* [Scene edit records]:
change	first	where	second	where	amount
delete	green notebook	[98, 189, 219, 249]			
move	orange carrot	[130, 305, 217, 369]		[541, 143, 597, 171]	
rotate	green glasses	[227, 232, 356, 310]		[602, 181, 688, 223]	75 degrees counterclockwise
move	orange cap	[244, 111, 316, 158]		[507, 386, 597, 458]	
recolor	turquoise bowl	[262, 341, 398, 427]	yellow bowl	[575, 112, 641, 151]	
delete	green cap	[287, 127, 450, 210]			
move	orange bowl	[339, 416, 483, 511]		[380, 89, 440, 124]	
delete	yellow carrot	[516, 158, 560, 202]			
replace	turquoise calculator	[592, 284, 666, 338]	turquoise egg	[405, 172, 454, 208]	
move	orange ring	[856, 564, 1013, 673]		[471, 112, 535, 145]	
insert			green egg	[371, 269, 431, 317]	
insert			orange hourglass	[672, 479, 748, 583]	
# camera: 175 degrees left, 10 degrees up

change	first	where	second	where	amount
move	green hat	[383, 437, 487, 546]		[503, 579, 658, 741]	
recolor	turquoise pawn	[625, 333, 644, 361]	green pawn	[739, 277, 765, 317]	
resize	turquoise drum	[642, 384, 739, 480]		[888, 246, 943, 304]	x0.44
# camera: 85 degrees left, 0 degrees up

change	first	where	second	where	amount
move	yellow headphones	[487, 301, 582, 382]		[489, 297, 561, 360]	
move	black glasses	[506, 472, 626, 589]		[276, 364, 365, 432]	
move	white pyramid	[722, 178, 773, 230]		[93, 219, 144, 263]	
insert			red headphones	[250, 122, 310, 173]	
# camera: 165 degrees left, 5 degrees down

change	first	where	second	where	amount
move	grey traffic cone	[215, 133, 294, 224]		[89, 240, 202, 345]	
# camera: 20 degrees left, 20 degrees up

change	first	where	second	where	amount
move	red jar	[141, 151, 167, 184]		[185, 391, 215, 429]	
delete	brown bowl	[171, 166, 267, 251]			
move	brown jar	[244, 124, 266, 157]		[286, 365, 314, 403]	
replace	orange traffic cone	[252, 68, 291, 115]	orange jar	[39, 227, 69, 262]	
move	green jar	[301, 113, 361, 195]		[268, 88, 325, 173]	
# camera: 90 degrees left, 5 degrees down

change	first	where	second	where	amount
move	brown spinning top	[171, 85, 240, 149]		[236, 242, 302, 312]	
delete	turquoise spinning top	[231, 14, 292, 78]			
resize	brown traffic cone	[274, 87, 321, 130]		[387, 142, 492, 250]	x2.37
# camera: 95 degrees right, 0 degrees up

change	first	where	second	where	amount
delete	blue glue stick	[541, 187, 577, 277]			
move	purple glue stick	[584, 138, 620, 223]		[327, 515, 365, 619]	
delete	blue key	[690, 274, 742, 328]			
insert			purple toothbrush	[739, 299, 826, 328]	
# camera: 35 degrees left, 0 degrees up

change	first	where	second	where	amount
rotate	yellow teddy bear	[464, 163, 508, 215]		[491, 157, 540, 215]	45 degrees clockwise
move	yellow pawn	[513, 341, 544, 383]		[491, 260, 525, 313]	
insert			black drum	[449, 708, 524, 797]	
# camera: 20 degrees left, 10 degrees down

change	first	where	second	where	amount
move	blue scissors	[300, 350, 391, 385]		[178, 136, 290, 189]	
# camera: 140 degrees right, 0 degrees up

* [WORK REQUEST]: Reproduce the records above exactly, from the first line through the line containing "89, 440, 124]", and output nothing else.

* [SOLUTION FOR THIS EXERCISE]:
change	first	where	second	where	amount
delete	green notebook	[98, 189, 219, 249]			
move	orange carrot	[130, 305, 217, 369]		[541, 143, 597, 171]	
rotate	green glasses	[227, 232, 356, 310]		[602, 181, 688, 223]	75 degrees counterclockwise
move	orange cap	[244, 111, 316, 158]		[507, 386, 597, 458]	
recolor	turquoise bowl	[262, 341, 398, 427]	yellow bowl	[575, 112, 641, 151]	
delete	green cap	[287, 127, 450, 210]			
move	orange bowl	[339, 416, 483, 511]		[380, 89, 440, 124]	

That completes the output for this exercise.